Task to complete: The span to copy runs from the line containing "orange brick D5:E5" to the last line below. Copy it exactly, with nothing else.

== Extracted material

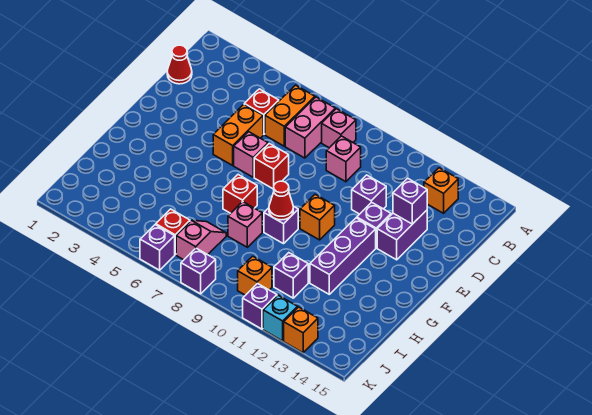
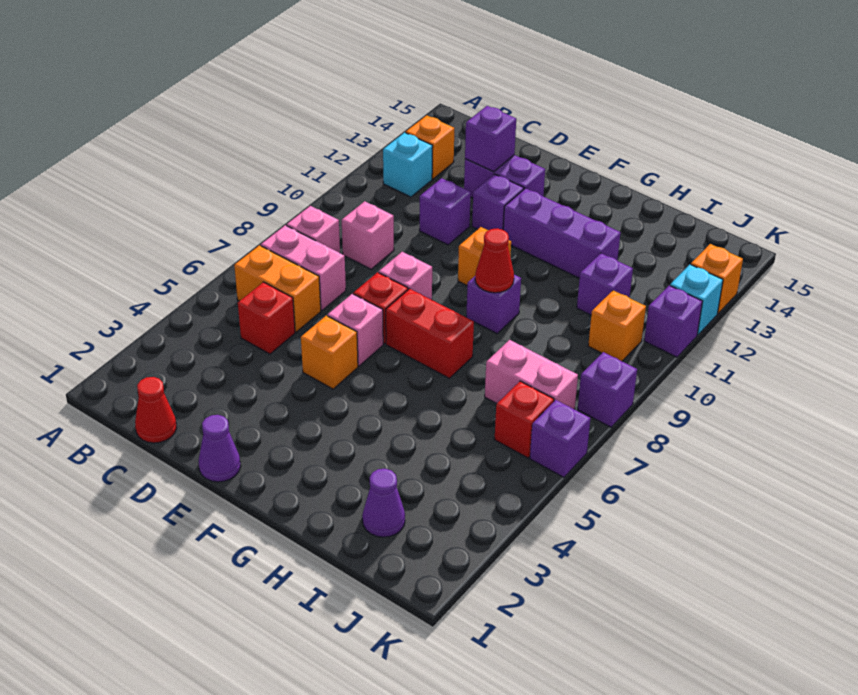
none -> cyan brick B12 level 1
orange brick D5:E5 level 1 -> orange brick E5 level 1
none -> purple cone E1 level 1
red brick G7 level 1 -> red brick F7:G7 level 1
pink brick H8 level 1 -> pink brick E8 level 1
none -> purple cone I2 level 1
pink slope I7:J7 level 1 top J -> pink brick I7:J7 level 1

====

Worked solution:
orange brick D5:E5 level 1 -> orange brick E5 level 1
none -> purple cone E1 level 1
red brick G7 level 1 -> red brick F7:G7 level 1
pink brick H8 level 1 -> pink brick E8 level 1
none -> purple cone I2 level 1
pink slope I7:J7 level 1 top J -> pink brick I7:J7 level 1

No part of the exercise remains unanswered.